A word-for-word transcription of every record is needed.
_ _ _ _
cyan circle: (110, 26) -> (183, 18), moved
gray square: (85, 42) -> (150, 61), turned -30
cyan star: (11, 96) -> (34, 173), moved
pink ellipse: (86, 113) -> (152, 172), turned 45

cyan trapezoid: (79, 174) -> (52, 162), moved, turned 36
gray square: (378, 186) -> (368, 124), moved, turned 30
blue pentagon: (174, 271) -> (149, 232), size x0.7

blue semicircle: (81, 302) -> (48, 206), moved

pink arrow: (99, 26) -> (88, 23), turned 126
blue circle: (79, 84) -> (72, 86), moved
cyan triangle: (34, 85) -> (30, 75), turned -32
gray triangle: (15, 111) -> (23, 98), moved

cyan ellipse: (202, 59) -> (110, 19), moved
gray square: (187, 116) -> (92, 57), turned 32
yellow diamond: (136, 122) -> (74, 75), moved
_ _ _ _
▸ **Solution for this problem**
cyan circle: (110, 26) -> (183, 18), moved
gray square: (85, 42) -> (150, 61), turned -30
cyan star: (11, 96) -> (34, 173), moved
pink ellipse: (86, 113) -> (152, 172), turned 45

cyan trapezoid: (79, 174) -> (52, 162), moved, turned 36
gray square: (378, 186) -> (368, 124), moved, turned 30
blue pentagon: (174, 271) -> (149, 232), size x0.7

blue semicircle: (81, 302) -> (48, 206), moved

pink arrow: (99, 26) -> (88, 23), turned 126
blue circle: (79, 84) -> (72, 86), moved
cyan triangle: (34, 85) -> (30, 75), turned -32
gray triangle: (15, 111) -> (23, 98), moved

cyan ellipse: (202, 59) -> (110, 19), moved
gray square: (187, 116) -> (92, 57), turned 32
yellow diamond: (136, 122) -> (74, 75), moved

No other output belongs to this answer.